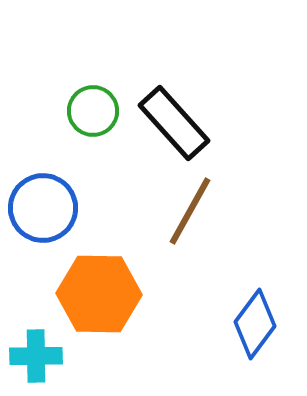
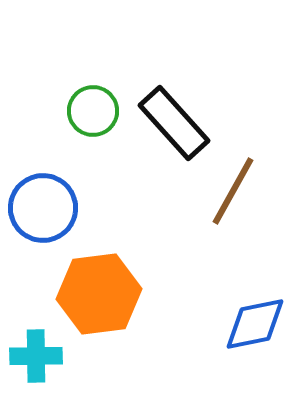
brown line: moved 43 px right, 20 px up
orange hexagon: rotated 8 degrees counterclockwise
blue diamond: rotated 42 degrees clockwise
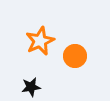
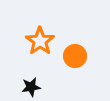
orange star: rotated 12 degrees counterclockwise
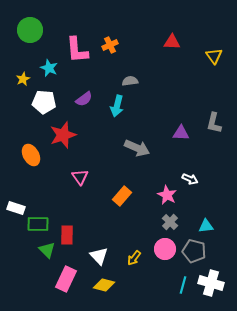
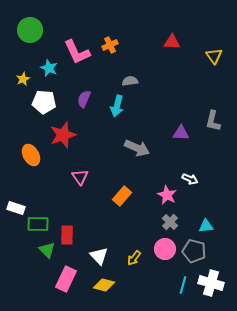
pink L-shape: moved 2 px down; rotated 20 degrees counterclockwise
purple semicircle: rotated 150 degrees clockwise
gray L-shape: moved 1 px left, 2 px up
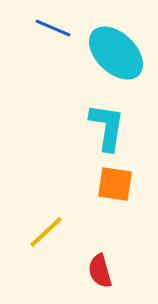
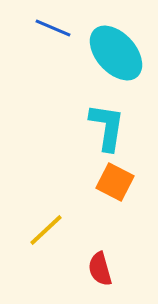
cyan ellipse: rotated 4 degrees clockwise
orange square: moved 2 px up; rotated 18 degrees clockwise
yellow line: moved 2 px up
red semicircle: moved 2 px up
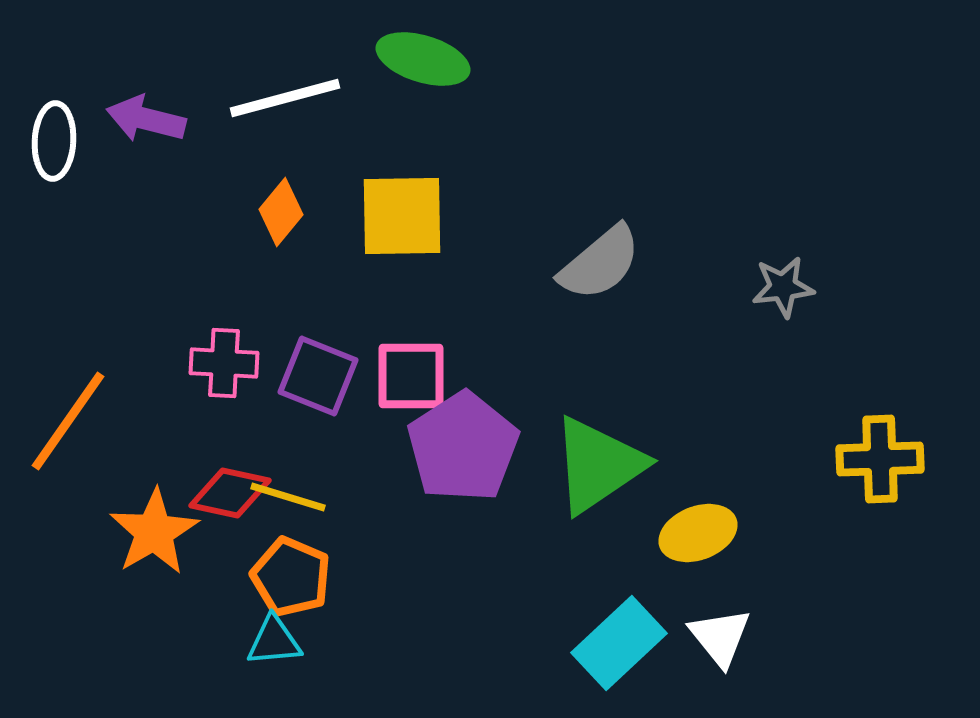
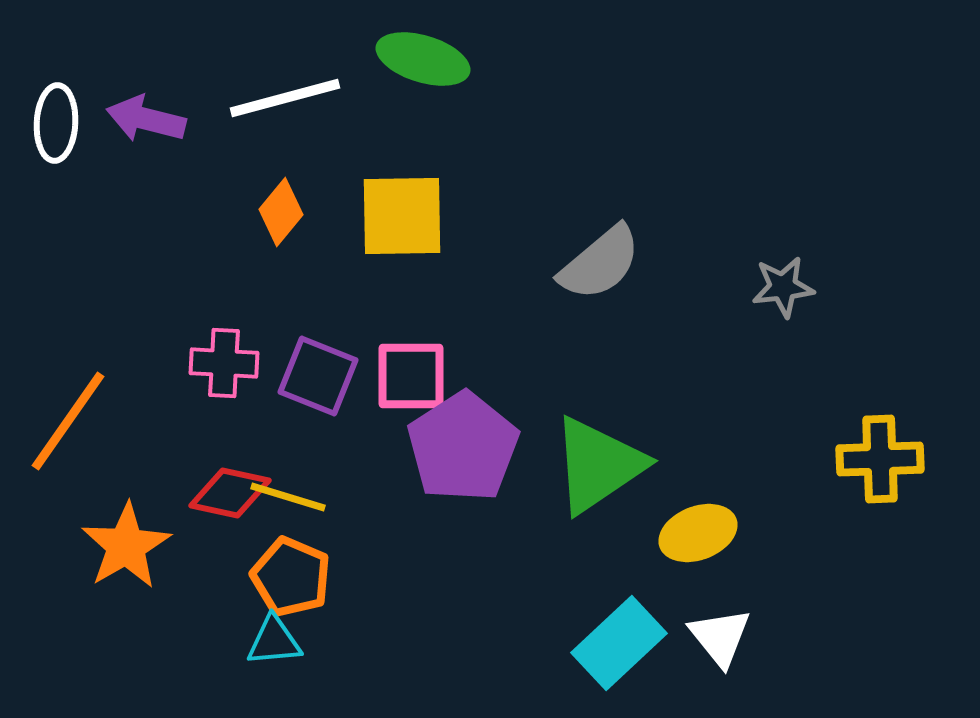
white ellipse: moved 2 px right, 18 px up
orange star: moved 28 px left, 14 px down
=====
• EXERCISE BRIEF:
Repeat the lines in these rows word for word, leaving out the pictures.

• ANSWER TO THE TASK:
brown line: moved 43 px right, 20 px up
orange hexagon: rotated 8 degrees counterclockwise
blue diamond: rotated 42 degrees clockwise
orange star: rotated 12 degrees counterclockwise
pink L-shape: moved 2 px down; rotated 20 degrees counterclockwise
purple semicircle: rotated 150 degrees clockwise
gray L-shape: moved 1 px left, 2 px up
cyan ellipse: rotated 4 degrees clockwise
orange square: moved 2 px up; rotated 18 degrees clockwise
yellow line: moved 2 px up
red semicircle: moved 2 px up
white ellipse: moved 2 px right, 18 px up
orange star: moved 28 px left, 14 px down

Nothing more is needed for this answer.